**TASK ITEM:** A verbatim copy of every entry is required.

Scene comparison data:
⁂
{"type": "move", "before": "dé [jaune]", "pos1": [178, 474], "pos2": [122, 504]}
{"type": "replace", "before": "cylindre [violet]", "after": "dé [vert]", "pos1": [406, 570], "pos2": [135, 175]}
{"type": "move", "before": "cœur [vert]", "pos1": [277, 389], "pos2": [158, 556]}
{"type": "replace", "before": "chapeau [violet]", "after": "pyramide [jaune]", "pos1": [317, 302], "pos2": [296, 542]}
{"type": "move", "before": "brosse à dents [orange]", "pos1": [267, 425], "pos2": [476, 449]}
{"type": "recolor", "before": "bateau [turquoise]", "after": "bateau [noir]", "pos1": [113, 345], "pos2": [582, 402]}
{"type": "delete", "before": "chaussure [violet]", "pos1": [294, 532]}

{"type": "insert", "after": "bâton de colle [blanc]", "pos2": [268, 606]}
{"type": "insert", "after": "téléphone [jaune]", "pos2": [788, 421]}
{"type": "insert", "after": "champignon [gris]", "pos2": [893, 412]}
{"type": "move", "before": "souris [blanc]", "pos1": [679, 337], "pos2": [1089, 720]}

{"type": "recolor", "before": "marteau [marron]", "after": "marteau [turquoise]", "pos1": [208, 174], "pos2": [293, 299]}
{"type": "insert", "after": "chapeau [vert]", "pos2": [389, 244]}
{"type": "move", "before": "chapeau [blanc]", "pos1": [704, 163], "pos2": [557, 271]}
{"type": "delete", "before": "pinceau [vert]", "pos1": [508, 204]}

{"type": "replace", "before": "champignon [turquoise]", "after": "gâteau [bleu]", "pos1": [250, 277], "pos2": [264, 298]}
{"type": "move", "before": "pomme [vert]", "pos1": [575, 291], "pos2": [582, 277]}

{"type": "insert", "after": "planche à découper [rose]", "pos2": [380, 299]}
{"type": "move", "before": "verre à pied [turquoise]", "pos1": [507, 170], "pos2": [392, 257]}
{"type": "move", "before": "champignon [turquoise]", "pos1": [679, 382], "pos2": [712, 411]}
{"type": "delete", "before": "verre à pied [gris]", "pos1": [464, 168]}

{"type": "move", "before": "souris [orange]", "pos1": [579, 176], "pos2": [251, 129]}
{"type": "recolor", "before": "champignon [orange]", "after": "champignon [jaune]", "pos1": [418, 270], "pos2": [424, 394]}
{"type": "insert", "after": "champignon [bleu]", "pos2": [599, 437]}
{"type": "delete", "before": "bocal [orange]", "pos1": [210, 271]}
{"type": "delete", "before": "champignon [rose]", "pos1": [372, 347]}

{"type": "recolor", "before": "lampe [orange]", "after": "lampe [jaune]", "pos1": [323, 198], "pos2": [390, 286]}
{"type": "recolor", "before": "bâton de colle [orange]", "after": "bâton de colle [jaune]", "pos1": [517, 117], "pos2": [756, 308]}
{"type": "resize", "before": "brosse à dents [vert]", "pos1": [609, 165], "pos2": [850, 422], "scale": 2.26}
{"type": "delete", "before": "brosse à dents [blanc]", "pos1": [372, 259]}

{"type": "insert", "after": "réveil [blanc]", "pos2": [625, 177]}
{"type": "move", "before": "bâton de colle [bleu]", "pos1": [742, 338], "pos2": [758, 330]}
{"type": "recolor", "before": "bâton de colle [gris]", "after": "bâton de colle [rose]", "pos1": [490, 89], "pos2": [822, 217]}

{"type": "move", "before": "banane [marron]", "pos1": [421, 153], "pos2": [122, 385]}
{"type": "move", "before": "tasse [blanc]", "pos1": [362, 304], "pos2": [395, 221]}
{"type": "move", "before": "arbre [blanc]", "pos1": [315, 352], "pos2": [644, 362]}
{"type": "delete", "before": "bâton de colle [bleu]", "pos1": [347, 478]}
⁂
**SOLVED PROBLEM:**
{"type": "move", "before": "dé [jaune]", "pos1": [178, 474], "pos2": [122, 504]}
{"type": "replace", "before": "cylindre [violet]", "after": "dé [vert]", "pos1": [406, 570], "pos2": [135, 175]}
{"type": "move", "before": "cœur [vert]", "pos1": [277, 389], "pos2": [158, 556]}
{"type": "replace", "before": "chapeau [violet]", "after": "pyramide [jaune]", "pos1": [317, 302], "pos2": [296, 542]}
{"type": "move", "before": "brosse à dents [orange]", "pos1": [267, 425], "pos2": [476, 449]}
{"type": "recolor", "before": "bateau [turquoise]", "after": "bateau [noir]", "pos1": [113, 345], "pos2": [582, 402]}
{"type": "delete", "before": "chaussure [violet]", "pos1": [294, 532]}

{"type": "insert", "after": "bâton de colle [blanc]", "pos2": [268, 606]}
{"type": "insert", "after": "téléphone [jaune]", "pos2": [788, 421]}
{"type": "insert", "after": "champignon [gris]", "pos2": [893, 412]}
{"type": "move", "before": "souris [blanc]", "pos1": [679, 337], "pos2": [1089, 720]}

{"type": "recolor", "before": "marteau [marron]", "after": "marteau [turquoise]", "pos1": [208, 174], "pos2": [293, 299]}
{"type": "insert", "after": "chapeau [vert]", "pos2": [389, 244]}
{"type": "move", "before": "chapeau [blanc]", "pos1": [704, 163], "pos2": [557, 271]}
{"type": "delete", "before": "pinceau [vert]", "pos1": [508, 204]}

{"type": "replace", "before": "champignon [turquoise]", "after": "gâteau [bleu]", "pos1": [250, 277], "pos2": [264, 298]}
{"type": "move", "before": "pomme [vert]", "pos1": [575, 291], "pos2": [582, 277]}

{"type": "insert", "after": "planche à découper [rose]", "pos2": [380, 299]}
{"type": "move", "before": "verre à pied [turquoise]", "pos1": [507, 170], "pos2": [392, 257]}
{"type": "move", "before": "champignon [turquoise]", "pos1": [679, 382], "pos2": [712, 411]}
{"type": "delete", "before": "verre à pied [gris]", "pos1": [464, 168]}

{"type": "move", "before": "souris [orange]", "pos1": [579, 176], "pos2": [251, 129]}
{"type": "recolor", "before": "champignon [orange]", "after": "champignon [jaune]", "pos1": [418, 270], "pos2": [424, 394]}
{"type": "insert", "after": "champignon [bleu]", "pos2": [599, 437]}
{"type": "delete", "before": "bocal [orange]", "pos1": [210, 271]}
{"type": "delete", "before": "champignon [rose]", "pos1": [372, 347]}

{"type": "recolor", "before": "lampe [orange]", "after": "lampe [jaune]", "pos1": [323, 198], "pos2": [390, 286]}
{"type": "recolor", "before": "bâton de colle [orange]", "after": "bâton de colle [jaune]", "pos1": [517, 117], "pos2": [756, 308]}
{"type": "resize", "before": "brosse à dents [vert]", "pos1": [609, 165], "pos2": [850, 422], "scale": 2.26}
{"type": "delete", "before": "brosse à dents [blanc]", "pos1": [372, 259]}

{"type": "insert", "after": "réveil [blanc]", "pos2": [625, 177]}
{"type": "move", "before": "bâton de colle [bleu]", "pos1": [742, 338], "pos2": [758, 330]}
{"type": "recolor", "before": "bâton de colle [gris]", "after": "bâton de colle [rose]", "pos1": [490, 89], "pos2": [822, 217]}

{"type": "move", "before": "banane [marron]", "pos1": [421, 153], "pos2": [122, 385]}
{"type": "move", "before": "tasse [blanc]", "pos1": [362, 304], "pos2": [395, 221]}
{"type": "move", "before": "arbre [blanc]", "pos1": [315, 352], "pos2": [644, 362]}
{"type": "delete", "before": "bâton de colle [bleu]", "pos1": [347, 478]}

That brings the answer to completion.